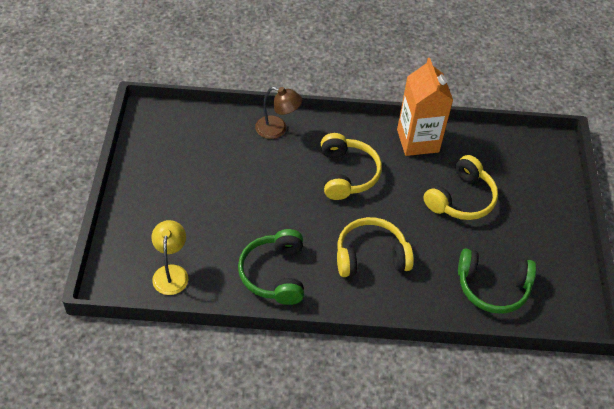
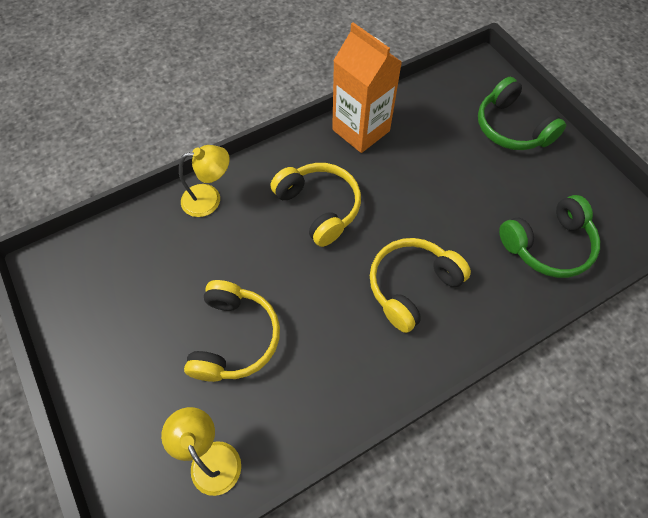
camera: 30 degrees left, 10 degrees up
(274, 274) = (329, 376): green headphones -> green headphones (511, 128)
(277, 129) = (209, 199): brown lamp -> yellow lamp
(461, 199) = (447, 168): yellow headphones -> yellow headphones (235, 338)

▬▬▬▬▬▬▬▬▬▬

:: How to complete this task ::
Please give every line above again word for word, apart from the pictures.

:: Completed task ::
camera: 30 degrees left, 10 degrees up
(274, 274) = (329, 376): green headphones -> green headphones (511, 128)
(277, 129) = (209, 199): brown lamp -> yellow lamp
(461, 199) = (447, 168): yellow headphones -> yellow headphones (235, 338)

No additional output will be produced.